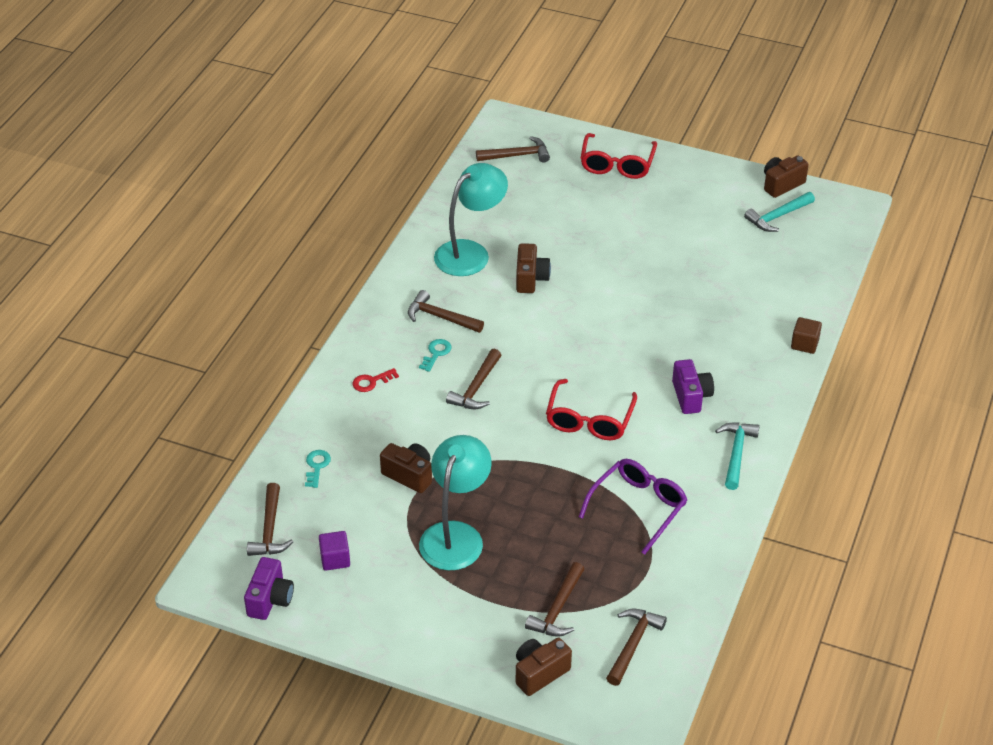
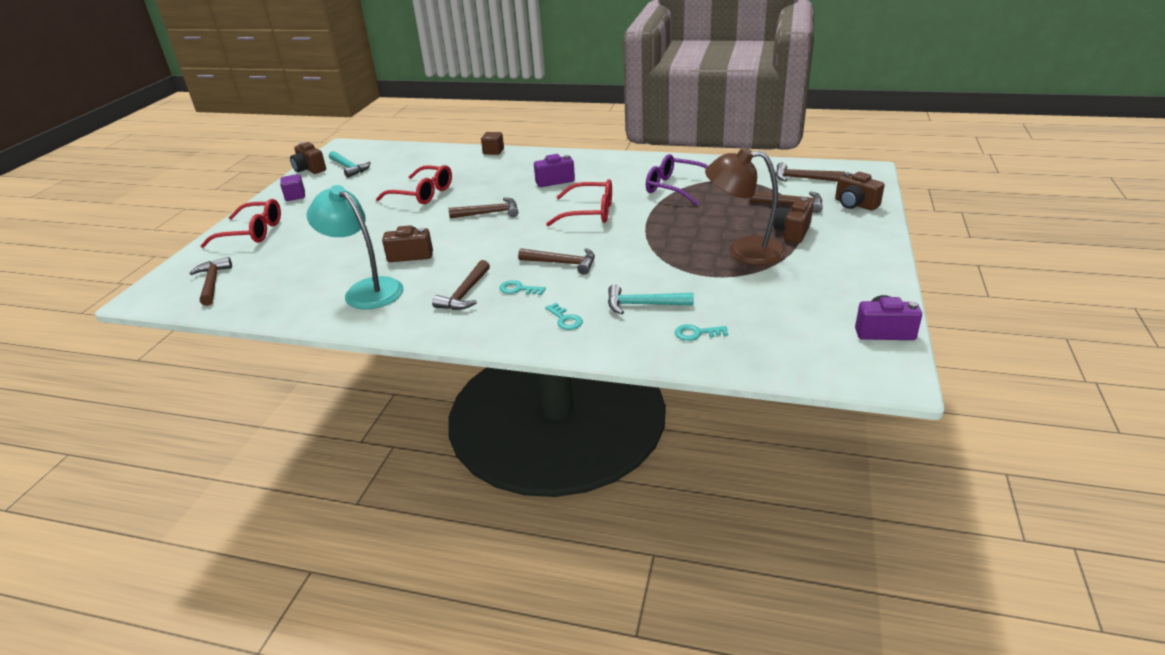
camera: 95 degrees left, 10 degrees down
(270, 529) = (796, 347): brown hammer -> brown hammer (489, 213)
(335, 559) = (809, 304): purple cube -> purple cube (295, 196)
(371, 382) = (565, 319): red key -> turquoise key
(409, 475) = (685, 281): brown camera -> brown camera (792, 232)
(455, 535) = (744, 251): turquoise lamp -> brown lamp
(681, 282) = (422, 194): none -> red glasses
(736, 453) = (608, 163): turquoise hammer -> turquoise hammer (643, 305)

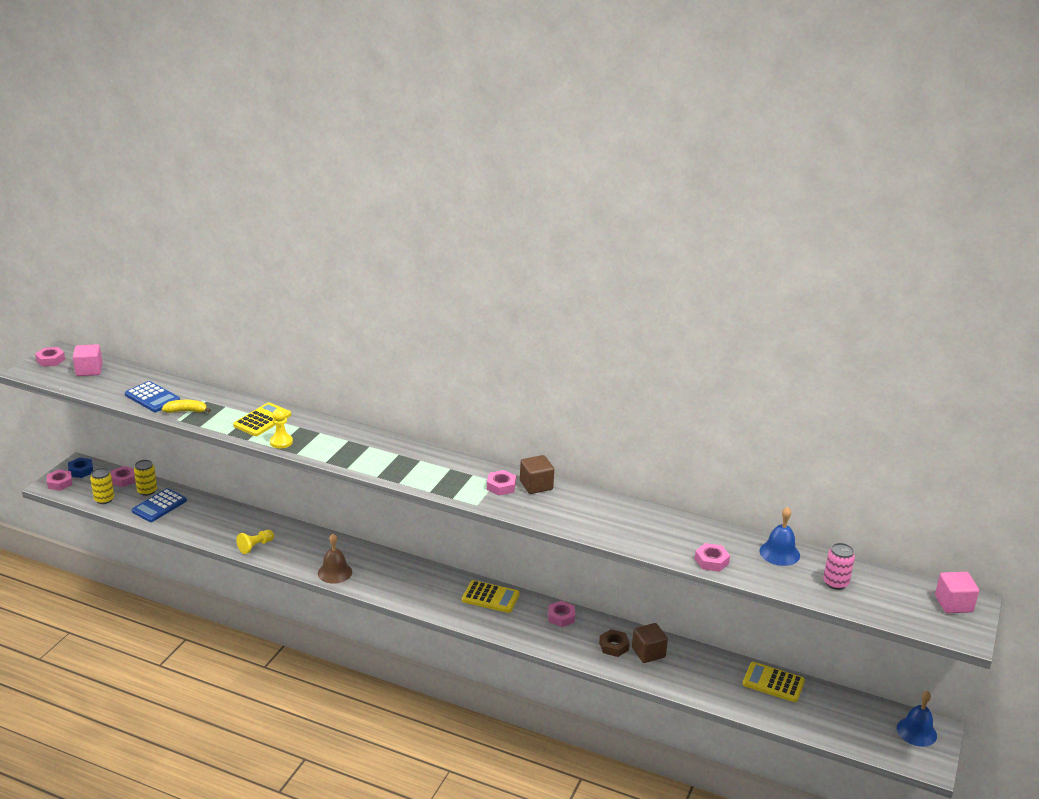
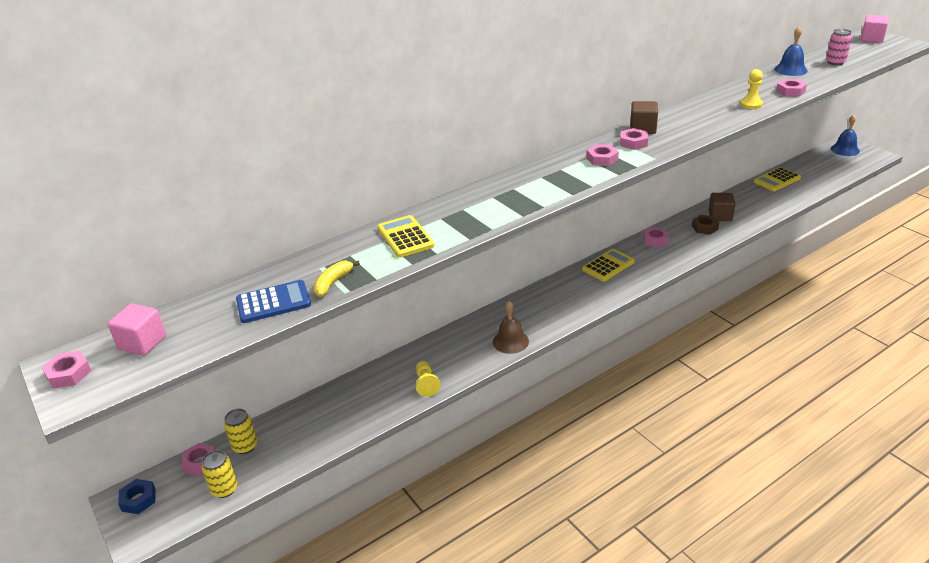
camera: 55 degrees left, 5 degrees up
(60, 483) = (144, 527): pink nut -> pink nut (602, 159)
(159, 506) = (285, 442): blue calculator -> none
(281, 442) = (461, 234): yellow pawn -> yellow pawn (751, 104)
-*-*-
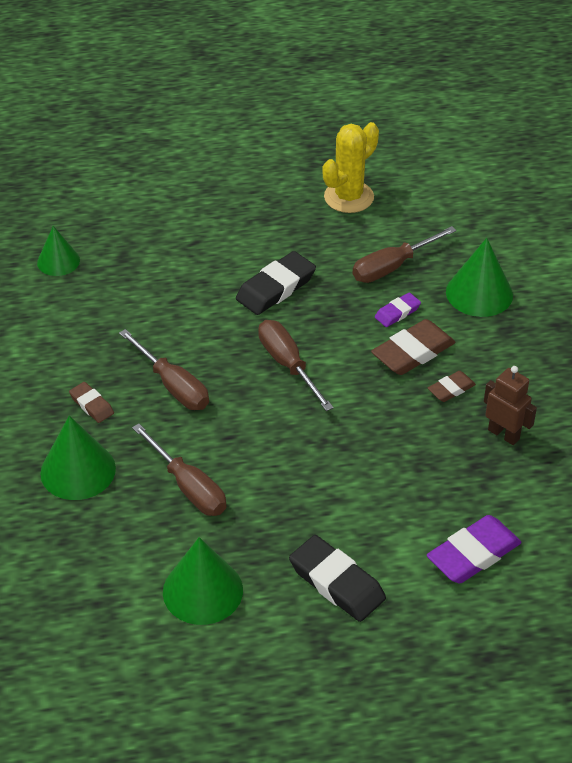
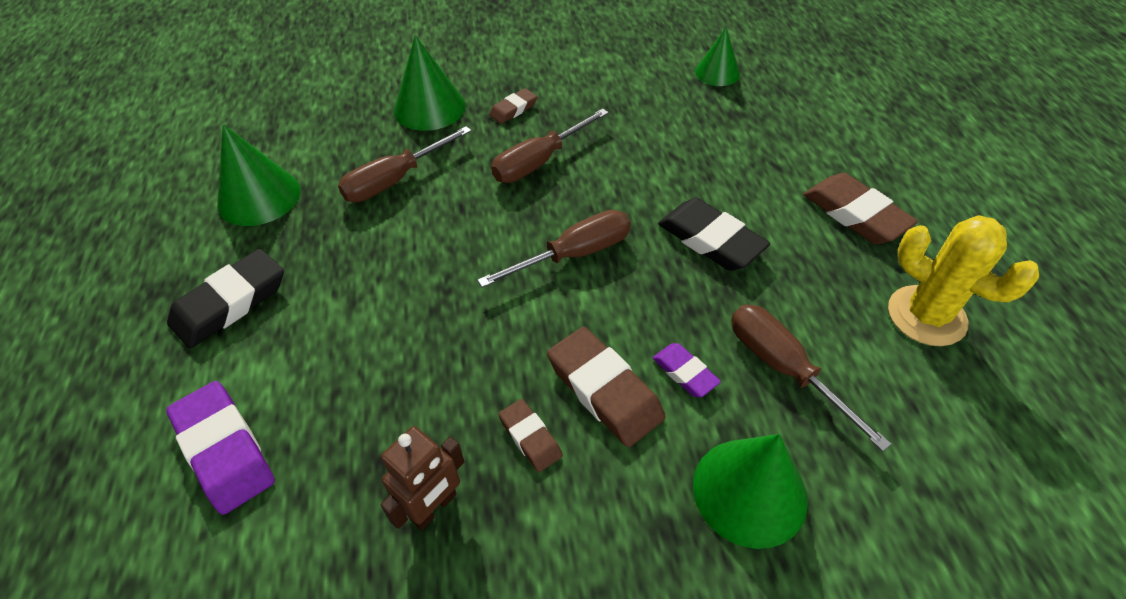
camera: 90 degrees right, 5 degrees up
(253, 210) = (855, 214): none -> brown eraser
-*-*-
Task directions:
Restate word for word the lines of the data above that begin at the line with "(409, 475) = (685, 281): brown" and end at the line with "(60, 483) = (144, 527): pink", keeping both ends and dropping every picture.

Reply:
(409, 475) = (685, 281): brown camera -> brown camera (792, 232)
(455, 535) = (744, 251): turquoise lamp -> brown lamp
(681, 282) = (422, 194): none -> red glasses
(736, 453) = (608, 163): turquoise hammer -> turquoise hammer (643, 305)

camera: 55 degrees left, 5 degrees up
(60, 483) = (144, 527): pink nut -> pink nut (602, 159)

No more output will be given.